Prompt
Pick out each line in the items that contains the string "numericTimeSignature", and copy those lines.
┌──
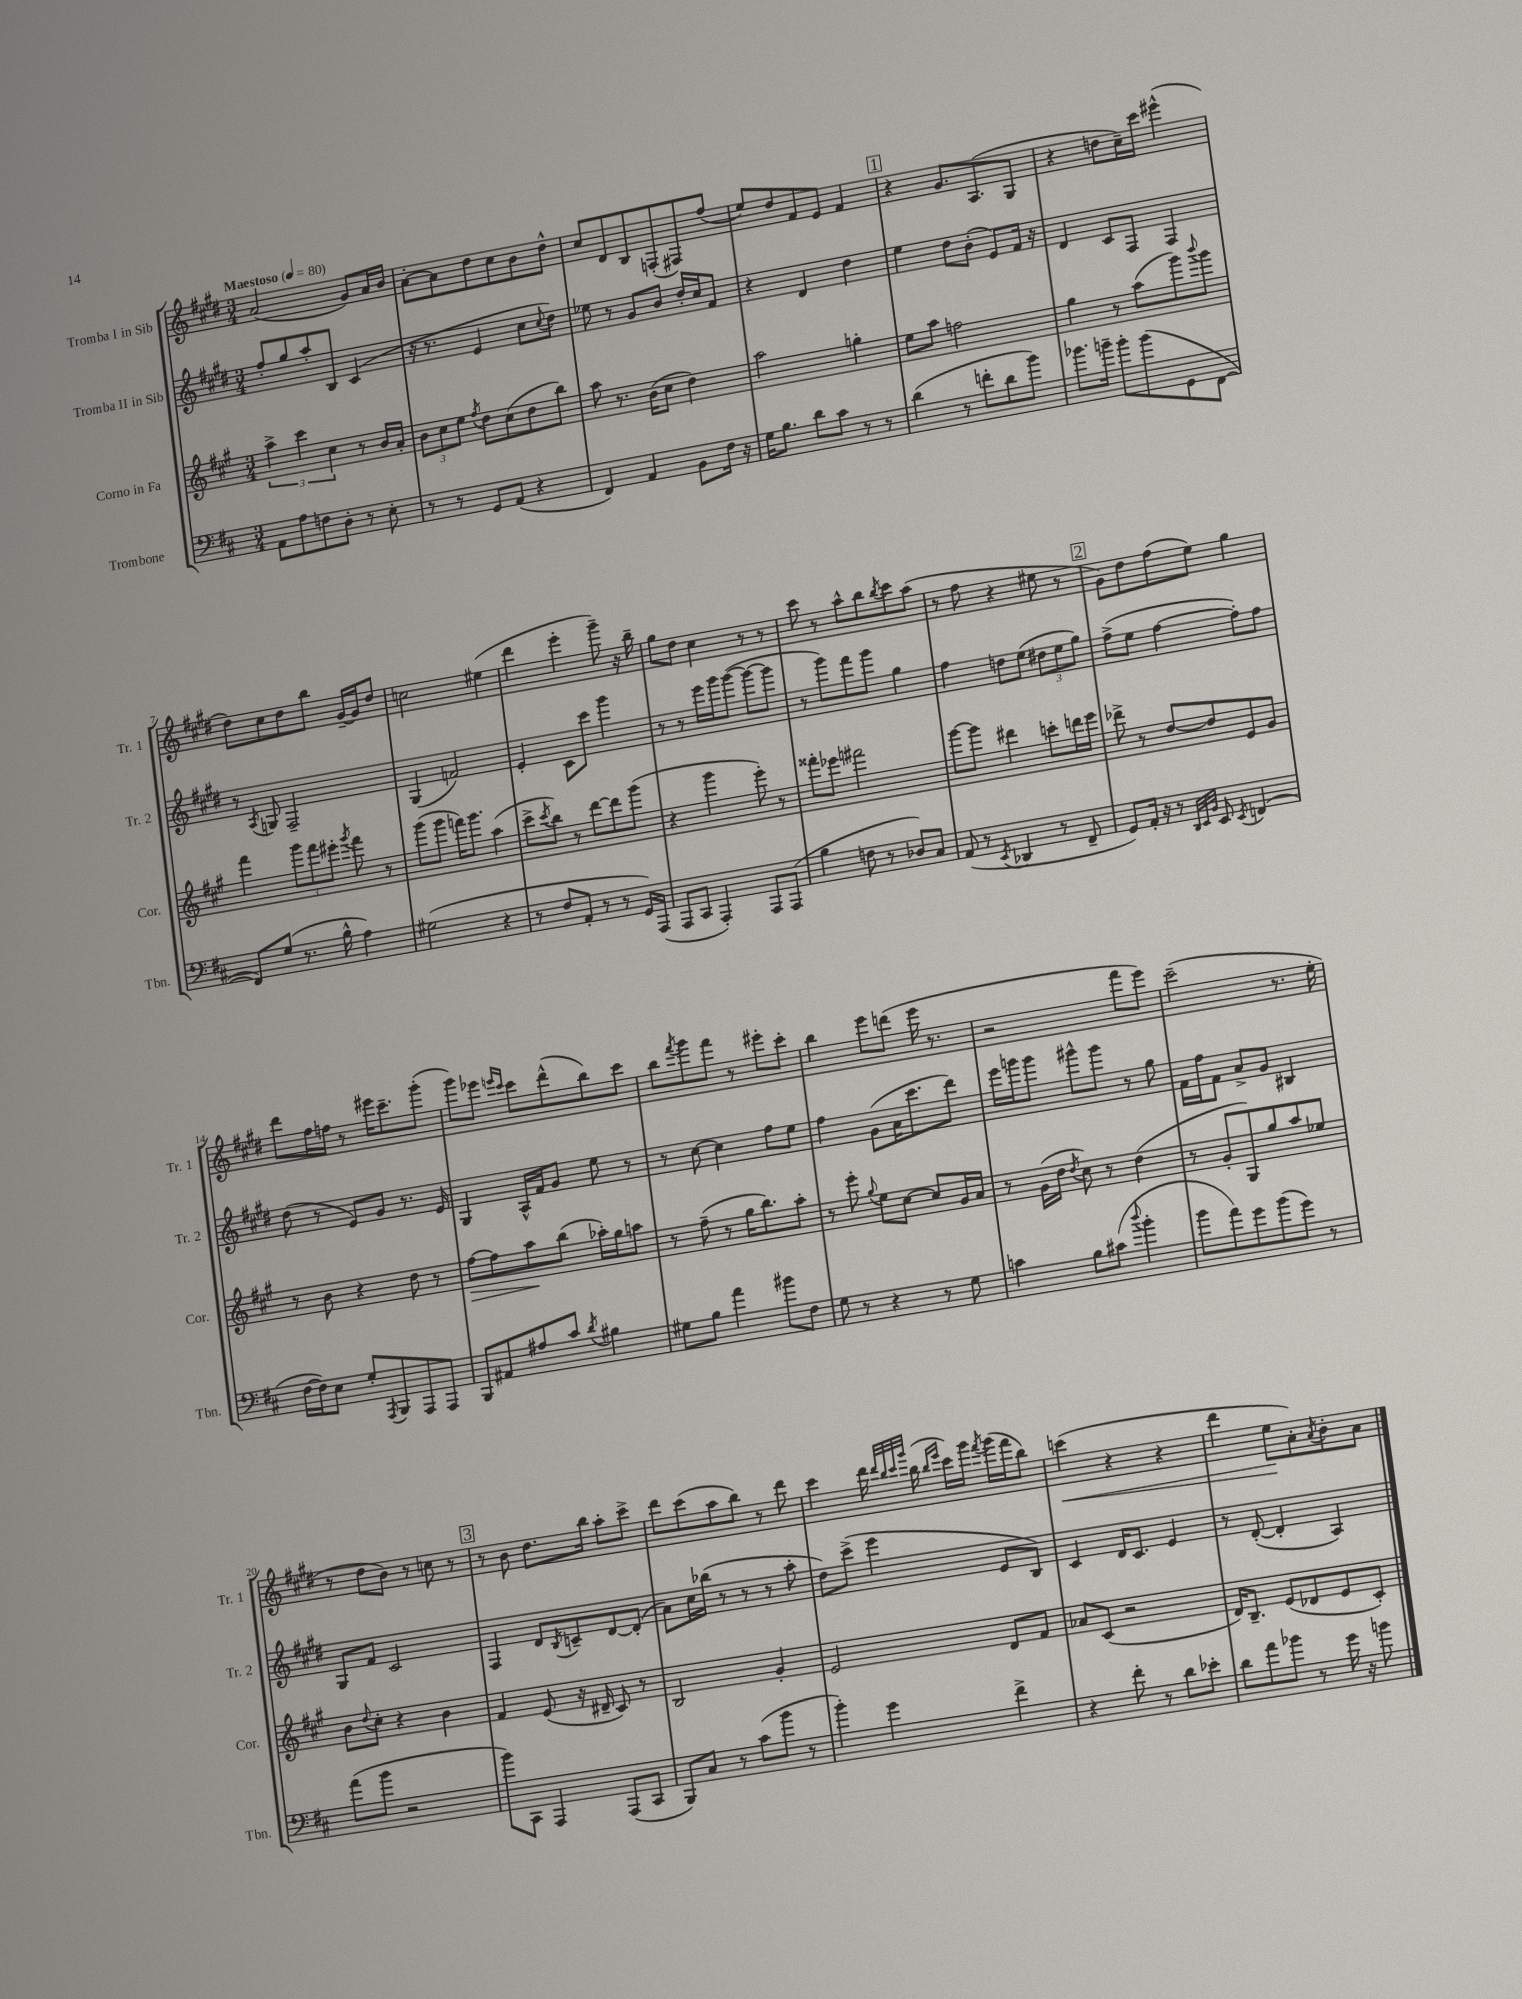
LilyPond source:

<<
\new StaffGroup <<
\new Staff = "s0" \with { instrumentName = "Tromba I in Sib" shortInstrumentName = "Tr. 1" } {
    \clef treble \key e \major \numericTimeSignature \time 3/4 \tempo "Maestoso" 4 = 80
    a'2( gis'8) a'16 b'16 |
    a'8~-. a'8 dis''8 cis''8 b'8 dis''8-^ |
    cis''8 dis'8 b8 f8-.( fis8) fis''8( |
    e''8) dis''8 fis'8 e'8 fis'4 |
    \mark \markup { \box "1" } r4 gis'8. a8.( gis8 |
    r4 d''8 cis''16--) cis'''16 eis'''4-^( |
    dis''8) cis''8 dis''8 b''8 gis'16~-- gis'16 dis''8 |
    c''2 eis''4( |
    dis'''4 e'''4-. gis'''8--) r16 b''16-- |
    gis''8 dis''8 cis''4 r8 r8 |
    cis'''8 r8 a''8-^ b''8 \acciaccatura { b''8 } cis'''8 a''8( |
    r8 fis''8 r4 eis''8 r8 |
    \mark \markup { \box "2" } gis'8) dis''8 fis''8( e''8) gis''4 |
    dis'''8 fis''16 f''16 r8 eis'''16 cis'''8.-- gis'''8-.( |
    gis'''8) ees'''8 \grace { e'''16 cis'''16 } cis'''8 dis'''8-^( b''8) cis'''8 |
    b''8 \acciaccatura { fis'''8 } gis'''8 fis'''8 r8 eis'''8-. cis'''8-. |
    b''4 e'''8 d'''8( e'''16 r8. |
    r2 fis'''8 e'''8) |
    cis'''2--( r8. e''16-. |
    r8 dis''8 b'8) r8 c''8 r8 |
    \mark \markup { \box "3" } r8 b'8 dis''8. b''16 a''8-. cis'''8-> |
    dis'''8 cis'''8( a''8 b''8) r8 dis'''8 |
    cis'''4 dis'''16 \grace { dis'''32 b''32 cis'''32 gis'''32 } b''16( \grace { b''16 e'''16 } cis'''16) gis'''16 \acciaccatura { fis'''8 } gis'''16( fis'''16 b''8) |
    c'''4\<( r4 r4 |
    dis'''4 e''8\! a'8-.) \acciaccatura { a'8 } b'8-. a'8 \bar "|." |
}
\new Staff = "s1" \with { instrumentName = "Tromba II in Sib" shortInstrumentName = "Tr. 2" } {
    \clef treble \key e \major \numericTimeSignature \time 3/4
    fis''8-. gis''8 a''8-. b8 cis'4( |
    r16 r8. e'4 cis''8 \appoggiatura { cis''8 } dis''8) |
    ees''8 r8 gis'8 b'8 dis''16-. cis''16 fis'8 |
    r4 dis'4 dis''4 |
    \mark \markup { \box "1" } e''4 dis''8 b'8-.( e'8) fis'16 r16 |
    dis'4 cis'8 fis8 fis4 |
    r8 \acciaccatura { a8 } g8 fis2-- |
    gis4( f'2) |
    e'4-. cis'8 cis'''8 gis'''4 |
    r8 r8 e'''16 gis'''16 gis'''8~( gis'''8~ gis'''8 |
    r8 gis'''8) fis'''8 gis'''8 gis''4 |
    fis''4 d''8 e''8( \tuplet 3/2 { dis''8 e''8 gis''8) } |
    \mark \markup { \box "2" } fis''8->( e''8 fis''4~ fis''8-.) fis''8 |
    dis''8( r8 e'8) gis'8 r8. e'16 |
    gis4 a16-^ fis'16 gis'8 e''8 r8 |
    r8 cis''8~ cis''4 fis''8 e''8 |
    fis''4 gis'8( a'16 cis'''8. dis'''8) |
    e'''16 g'''16 g'''8 gis'''8-^ gis'''8 r8 gis''8 |
    fis'16 fis''16 fis'8 a'8-> gis'8 bis4 |
    gis8 fis'8 cis'2 |
    \mark \markup { \box "3" } fis4 dis'8 \acciaccatura { b8 } c'8-- dis'8~ dis'8-.( |
    a'8) cis''16 bes''16( r8 r8 r8 a''8-. |
    dis''8) cis'''8->( e'''4 e'8 b8) |
    cis'4 dis'16 cis'8. e'4 |
    r8 dis'8~-.( dis'4-. a4) \bar "|." |
}
\new Staff = "s2" \with { instrumentName = "Corno in Fa" shortInstrumentName = "Cor." } {
    \clef treble \key a \major \numericTimeSignature \time 3/4
    \tuplet 3/2 { a''4-> cis'''4 cis''4 } r8 b'16 a'16-. |
    \tuplet 3/2 { b'8 cis''8 e''8 } \acciaccatura { fis''8 } d''8 cis''8( d''8 b''8) |
    a''8 r8. b'16( cis''8 d''4) |
    a''2 g''4-. |
    \mark \markup { \box "1" } e''8 a''8 f''2 |
    gis''4 r8 a''8( gis'''8) \appoggiatura { b'''8 } gis'''8 |
    fis'''4 \tuplet 3/2 { gis'''8 fis'''8 eis'''8-. } \acciaccatura { gis'''8 } fis'''8 r8 |
    gis'''8( gis'''8 f'''16) gis'''8. a''4( |
    cis'''8-> \acciaccatura { cis'''8 } b''8) r8 d'''8~ d'''8 gis'''8( |
    r4 gis'''4 e'''8-.) r8 |
    fisis'''8-. ees'''8 fis'''2 |
    gis'''8~ gis'''8 dis'''4 c'''8-. d'''16 e'''16 |
    \mark \markup { \box "2" } des'''8-> r8 d''8~ d''8 e'8 gis'8 |
    r8 b'8 r4 d''8 r8 |
    fis''8~\> fis''8 a''8\! b''8( aes''16-.) gis''16 a''8 |
    r8 fis''8--( r8 gis''16 b''8.) a''8-. |
    r8 e'''8-. \appoggiatura { gis''8 } e''8 cis''8~ cis''8 gis'16 a'16 |
    r8 gis'16( d''16 \acciaccatura { d''8 } cis''8) r8 d''4( |
    r8 gis'8-. gis8) gis''8 a''8 ees''8 |
    b'8 \appoggiatura { d''8 } cis''8-. r4 b'4 |
    \mark \markup { \box "3" } fis'4 e'8( r16 dis'16-- cis'8) r8 |
    b2 gis'4-. |
    e'2 d'8 fis'8 |
    aes'8 cis'8( r2 |
    d'16) b8.-- e'8( des'8 e'8 cis'8-.) \bar "|." |
}
\new Staff = "s3" \with { instrumentName = "Trombone" shortInstrumentName = "Tbn." } {
    \clef bass \key d \major \numericTimeSignature \time 3/4
    a,8 a8 f8 d8-. r8 e8-. |
    r8 r8 g,8 a,8( r4 |
    fis,4) a,4 b,8 fis16 r16 |
    g16 b8. d'8 cis'8 r8 r8 |
    \mark \markup { \box "1" } d'4( r8 f'8-. d'8 b'8) |
    bes'8. b'16-- b'8-. b'8( g,8 fis,8~ |
    fis,8) g8( r8. b16-^ a4) |
    gis2( r4 |
    r8 fis8 a,8-. r8 r8 g,16) a,,16( |
    a,,8 cis,8 a,,4-.) a,,8 a,,8( |
    b4 f8 r8 des8) cis8 |
    a,8( r8 \acciaccatura { e,8 } des,4 r8 fis,8-- |
    \mark \markup { \box "2" } g,8) a,16-. r16 r8 \grace { d,32 e,32 b,32 } e,8 \acciaccatura { e,8 } f,4( |
    fis16~ fis16) e8 g8-. \acciaccatura { a,,8 } b,,8 a,,8 a,,8 |
    b,,8 ais,8 ais8 cis'8 \acciaccatura { d'8 } bis4 |
    gis8 b8 a'4 bis'8 fis8 |
    g8 r8 r4 r8 g8 |
    c'4 b8 cis'8( \appoggiatura { d''8 } b'4-. |
    b'8 a'8) g'8 b'8( g'8) r8 |
    a'8( b'8 r2 |
    \mark \markup { \box "3" } b'8) cis,8 a,,4 a,,8( cis,8 |
    b,,8) cis8 r8 cis'8( b'8 r8 |
    b'4-.) g'4 fis'4-> |
    r4 fis'8-. r8 d'8 ees'8-. |
    d'8 a'8 bes'8 r8 g'16 r16 b'8 \bar "|." |
}
>>
>>
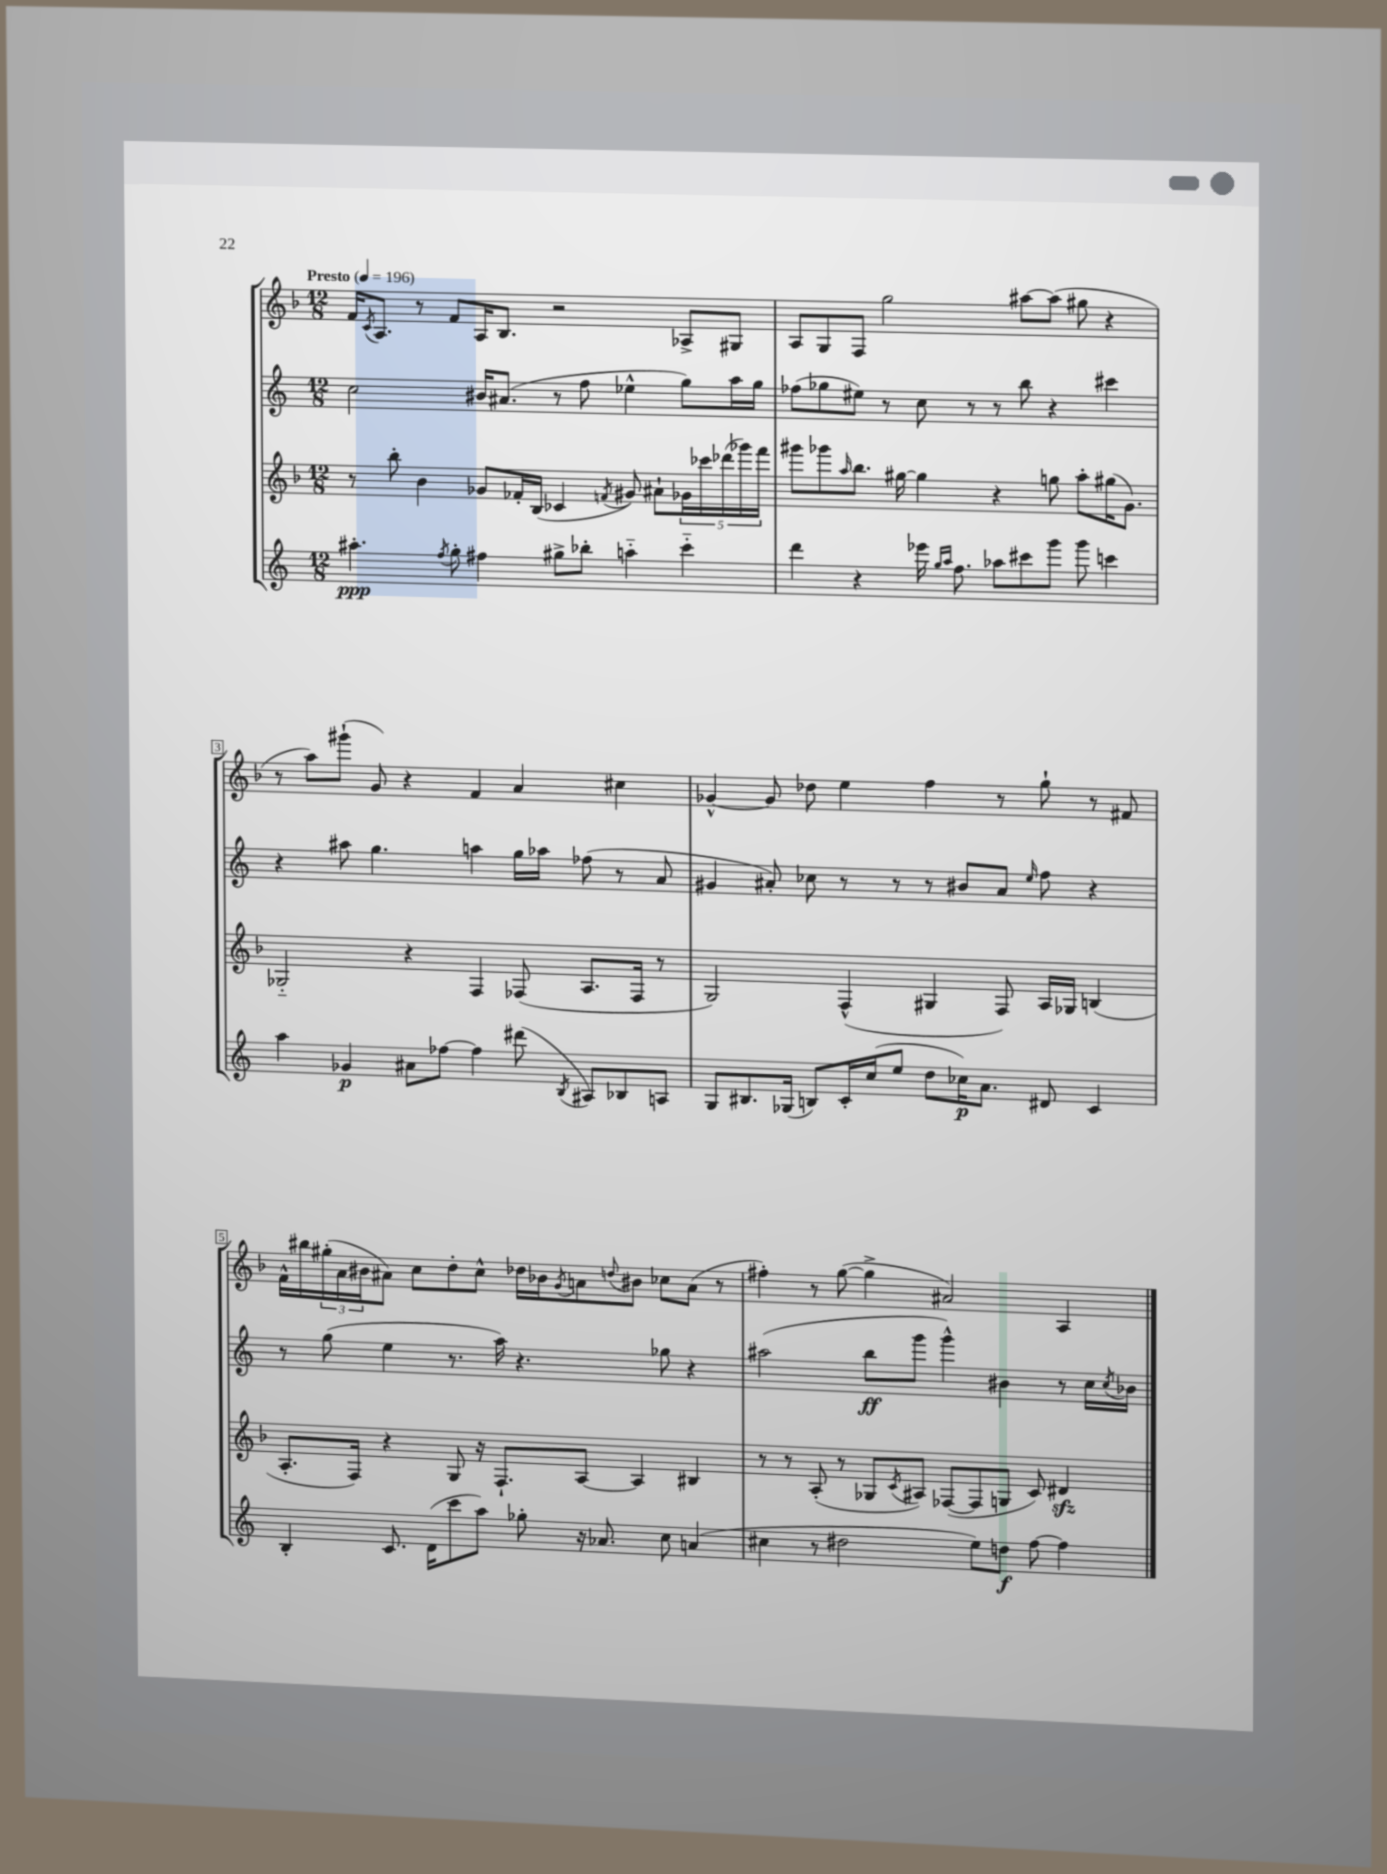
└──
Expected output
    \clef treble \key e \major \numericTimeSignature \time 3/4 \tempo "Maestoso" 4 = 80
    \clef treble \key e \major \numericTimeSignature \time 3/4
    \clef treble \key a \major \numericTimeSignature \time 3/4
    \clef bass \key d \major \numericTimeSignature \time 3/4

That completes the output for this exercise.